**Assignment:** Would you transcribe each entry that follows word for word, minus the images?

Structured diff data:
[Start of section]

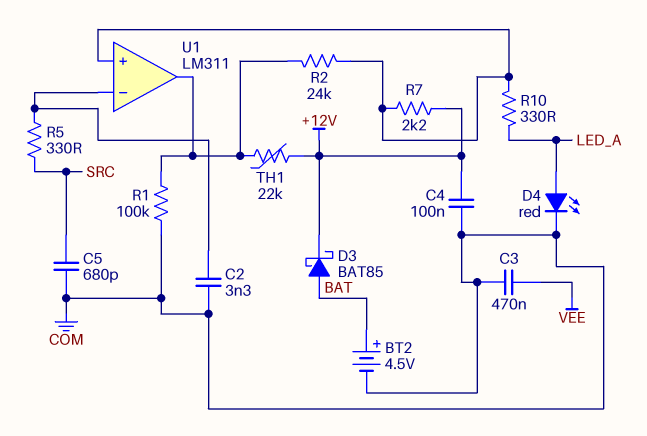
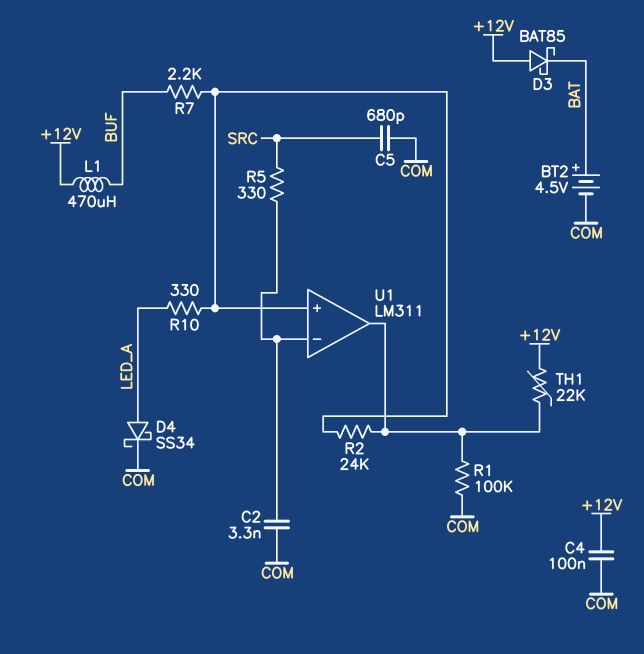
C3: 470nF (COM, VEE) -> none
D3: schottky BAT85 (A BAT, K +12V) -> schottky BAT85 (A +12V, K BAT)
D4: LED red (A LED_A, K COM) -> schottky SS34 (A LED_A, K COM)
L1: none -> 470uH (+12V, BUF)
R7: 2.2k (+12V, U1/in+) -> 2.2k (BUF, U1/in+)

[End of section]

**Response box:**
C3: 470nF (COM, VEE) -> none
D3: schottky BAT85 (A BAT, K +12V) -> schottky BAT85 (A +12V, K BAT)
D4: LED red (A LED_A, K COM) -> schottky SS34 (A LED_A, K COM)
L1: none -> 470uH (+12V, BUF)
R7: 2.2k (+12V, U1/in+) -> 2.2k (BUF, U1/in+)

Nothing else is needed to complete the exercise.